[TASK ITEM]:
Every record should be written out exactly, with the pictures left out.

------ EXCERPTED RECORDS

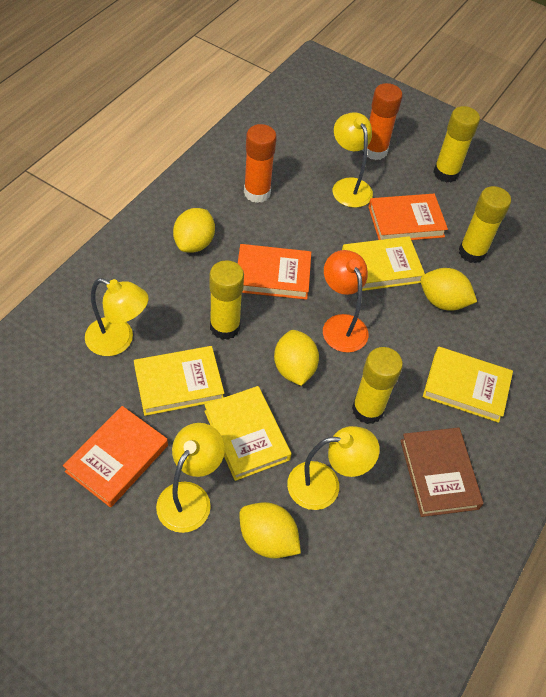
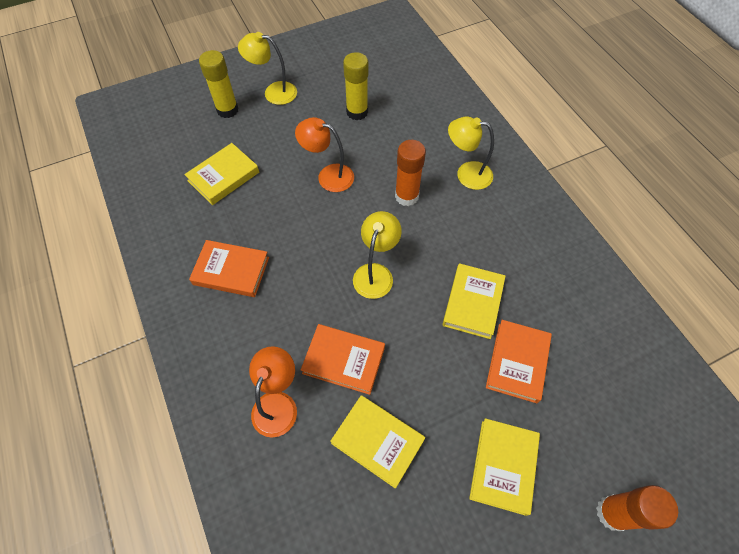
brown book: 1 -> 0
orange lamp: 1 -> 2
yellow glue stick: 4 -> 2
yellow lamp: 4 -> 3
yellow lemon: 4 -> 0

------------

[SOLUTION FOR THIS EXERCISE]:
brown book: 1 -> 0
orange lamp: 1 -> 2
yellow glue stick: 4 -> 2
yellow lamp: 4 -> 3
yellow lemon: 4 -> 0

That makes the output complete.